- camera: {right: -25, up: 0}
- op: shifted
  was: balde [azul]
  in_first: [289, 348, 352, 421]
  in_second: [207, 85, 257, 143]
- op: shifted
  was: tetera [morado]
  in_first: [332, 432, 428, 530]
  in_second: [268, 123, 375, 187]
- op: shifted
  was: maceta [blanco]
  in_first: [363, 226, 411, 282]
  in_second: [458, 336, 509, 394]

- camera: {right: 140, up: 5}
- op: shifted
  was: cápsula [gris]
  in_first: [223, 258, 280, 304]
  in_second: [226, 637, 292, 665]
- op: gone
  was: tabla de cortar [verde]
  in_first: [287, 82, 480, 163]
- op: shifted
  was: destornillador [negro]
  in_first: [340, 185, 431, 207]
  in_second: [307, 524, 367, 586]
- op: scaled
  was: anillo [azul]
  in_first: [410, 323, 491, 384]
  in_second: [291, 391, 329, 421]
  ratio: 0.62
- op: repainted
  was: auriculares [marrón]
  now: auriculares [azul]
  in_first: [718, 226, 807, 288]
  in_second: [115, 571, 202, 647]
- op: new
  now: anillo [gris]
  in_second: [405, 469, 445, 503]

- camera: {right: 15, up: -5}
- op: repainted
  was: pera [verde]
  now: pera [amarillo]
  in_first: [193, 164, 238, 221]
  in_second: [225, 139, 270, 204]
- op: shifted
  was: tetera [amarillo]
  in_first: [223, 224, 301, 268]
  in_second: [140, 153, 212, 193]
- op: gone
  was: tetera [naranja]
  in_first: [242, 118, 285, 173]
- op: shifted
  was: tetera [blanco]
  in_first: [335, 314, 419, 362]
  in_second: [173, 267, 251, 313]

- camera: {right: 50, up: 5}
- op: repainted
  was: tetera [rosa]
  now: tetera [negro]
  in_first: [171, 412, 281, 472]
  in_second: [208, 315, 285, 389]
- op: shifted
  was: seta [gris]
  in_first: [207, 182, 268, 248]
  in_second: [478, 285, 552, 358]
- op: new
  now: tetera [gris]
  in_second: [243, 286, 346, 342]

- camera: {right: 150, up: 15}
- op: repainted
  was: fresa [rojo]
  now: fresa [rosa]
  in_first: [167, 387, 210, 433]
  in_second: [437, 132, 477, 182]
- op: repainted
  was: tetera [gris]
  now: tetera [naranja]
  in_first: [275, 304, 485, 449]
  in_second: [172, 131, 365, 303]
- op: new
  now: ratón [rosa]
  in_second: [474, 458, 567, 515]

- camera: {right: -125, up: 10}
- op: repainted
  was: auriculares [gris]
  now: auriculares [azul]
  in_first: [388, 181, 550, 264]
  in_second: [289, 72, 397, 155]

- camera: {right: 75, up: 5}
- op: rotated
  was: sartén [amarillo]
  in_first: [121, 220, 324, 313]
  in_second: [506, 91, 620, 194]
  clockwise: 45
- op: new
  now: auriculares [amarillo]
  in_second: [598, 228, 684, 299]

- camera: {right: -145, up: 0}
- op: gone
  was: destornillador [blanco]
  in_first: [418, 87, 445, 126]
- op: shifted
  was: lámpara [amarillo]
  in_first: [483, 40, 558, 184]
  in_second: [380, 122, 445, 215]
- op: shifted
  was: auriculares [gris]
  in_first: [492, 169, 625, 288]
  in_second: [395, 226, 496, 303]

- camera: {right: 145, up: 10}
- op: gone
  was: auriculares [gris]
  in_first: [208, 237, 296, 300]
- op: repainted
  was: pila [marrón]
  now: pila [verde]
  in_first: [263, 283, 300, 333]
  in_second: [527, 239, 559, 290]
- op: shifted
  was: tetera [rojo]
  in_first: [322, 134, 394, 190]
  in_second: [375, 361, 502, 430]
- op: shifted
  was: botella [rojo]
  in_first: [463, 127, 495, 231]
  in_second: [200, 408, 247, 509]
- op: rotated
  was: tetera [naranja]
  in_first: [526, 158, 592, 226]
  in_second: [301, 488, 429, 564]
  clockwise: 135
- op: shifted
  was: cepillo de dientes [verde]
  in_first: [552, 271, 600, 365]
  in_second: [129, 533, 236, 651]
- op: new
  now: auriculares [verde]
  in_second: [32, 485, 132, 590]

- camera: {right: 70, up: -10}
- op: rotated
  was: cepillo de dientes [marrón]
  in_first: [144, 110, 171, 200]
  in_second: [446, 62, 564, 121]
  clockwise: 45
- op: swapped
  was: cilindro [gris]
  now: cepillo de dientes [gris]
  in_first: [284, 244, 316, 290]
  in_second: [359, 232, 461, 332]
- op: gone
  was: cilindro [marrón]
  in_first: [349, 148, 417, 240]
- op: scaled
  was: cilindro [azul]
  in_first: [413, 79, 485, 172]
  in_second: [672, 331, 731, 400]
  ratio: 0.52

What is needed: Each entry must be reproduced verbatim.

Task result:
- camera: {right: -25, up: 0}
- op: shifted
  was: balde [azul]
  in_first: [289, 348, 352, 421]
  in_second: [207, 85, 257, 143]
- op: shifted
  was: tetera [morado]
  in_first: [332, 432, 428, 530]
  in_second: [268, 123, 375, 187]
- op: shifted
  was: maceta [blanco]
  in_first: [363, 226, 411, 282]
  in_second: [458, 336, 509, 394]

- camera: {right: 140, up: 5}
- op: shifted
  was: cápsula [gris]
  in_first: [223, 258, 280, 304]
  in_second: [226, 637, 292, 665]
- op: gone
  was: tabla de cortar [verde]
  in_first: [287, 82, 480, 163]
- op: shifted
  was: destornillador [negro]
  in_first: [340, 185, 431, 207]
  in_second: [307, 524, 367, 586]
- op: scaled
  was: anillo [azul]
  in_first: [410, 323, 491, 384]
  in_second: [291, 391, 329, 421]
  ratio: 0.62
- op: repainted
  was: auriculares [marrón]
  now: auriculares [azul]
  in_first: [718, 226, 807, 288]
  in_second: [115, 571, 202, 647]
- op: new
  now: anillo [gris]
  in_second: [405, 469, 445, 503]

- camera: {right: 15, up: -5}
- op: repainted
  was: pera [verde]
  now: pera [amarillo]
  in_first: [193, 164, 238, 221]
  in_second: [225, 139, 270, 204]
- op: shifted
  was: tetera [amarillo]
  in_first: [223, 224, 301, 268]
  in_second: [140, 153, 212, 193]
- op: gone
  was: tetera [naranja]
  in_first: [242, 118, 285, 173]
- op: shifted
  was: tetera [blanco]
  in_first: [335, 314, 419, 362]
  in_second: [173, 267, 251, 313]

- camera: {right: 50, up: 5}
- op: repainted
  was: tetera [rosa]
  now: tetera [negro]
  in_first: [171, 412, 281, 472]
  in_second: [208, 315, 285, 389]
- op: shifted
  was: seta [gris]
  in_first: [207, 182, 268, 248]
  in_second: [478, 285, 552, 358]
- op: new
  now: tetera [gris]
  in_second: [243, 286, 346, 342]

- camera: {right: 150, up: 15}
- op: repainted
  was: fresa [rojo]
  now: fresa [rosa]
  in_first: [167, 387, 210, 433]
  in_second: [437, 132, 477, 182]
- op: repainted
  was: tetera [gris]
  now: tetera [naranja]
  in_first: [275, 304, 485, 449]
  in_second: [172, 131, 365, 303]
- op: new
  now: ratón [rosa]
  in_second: [474, 458, 567, 515]

- camera: {right: -125, up: 10}
- op: repainted
  was: auriculares [gris]
  now: auriculares [azul]
  in_first: [388, 181, 550, 264]
  in_second: [289, 72, 397, 155]

- camera: {right: 75, up: 5}
- op: rotated
  was: sartén [amarillo]
  in_first: [121, 220, 324, 313]
  in_second: [506, 91, 620, 194]
  clockwise: 45
- op: new
  now: auriculares [amarillo]
  in_second: [598, 228, 684, 299]

- camera: {right: -145, up: 0}
- op: gone
  was: destornillador [blanco]
  in_first: [418, 87, 445, 126]
- op: shifted
  was: lámpara [amarillo]
  in_first: [483, 40, 558, 184]
  in_second: [380, 122, 445, 215]
- op: shifted
  was: auriculares [gris]
  in_first: [492, 169, 625, 288]
  in_second: [395, 226, 496, 303]

- camera: {right: 145, up: 10}
- op: gone
  was: auriculares [gris]
  in_first: [208, 237, 296, 300]
- op: repainted
  was: pila [marrón]
  now: pila [verde]
  in_first: [263, 283, 300, 333]
  in_second: [527, 239, 559, 290]
- op: shifted
  was: tetera [rojo]
  in_first: [322, 134, 394, 190]
  in_second: [375, 361, 502, 430]
- op: shifted
  was: botella [rojo]
  in_first: [463, 127, 495, 231]
  in_second: [200, 408, 247, 509]
- op: rotated
  was: tetera [naranja]
  in_first: [526, 158, 592, 226]
  in_second: [301, 488, 429, 564]
  clockwise: 135
- op: shifted
  was: cepillo de dientes [verde]
  in_first: [552, 271, 600, 365]
  in_second: [129, 533, 236, 651]
- op: new
  now: auriculares [verde]
  in_second: [32, 485, 132, 590]

- camera: {right: 70, up: -10}
- op: rotated
  was: cepillo de dientes [marrón]
  in_first: [144, 110, 171, 200]
  in_second: [446, 62, 564, 121]
  clockwise: 45
- op: swapped
  was: cilindro [gris]
  now: cepillo de dientes [gris]
  in_first: [284, 244, 316, 290]
  in_second: [359, 232, 461, 332]
- op: gone
  was: cilindro [marrón]
  in_first: [349, 148, 417, 240]
- op: scaled
  was: cilindro [azul]
  in_first: [413, 79, 485, 172]
  in_second: [672, 331, 731, 400]
  ratio: 0.52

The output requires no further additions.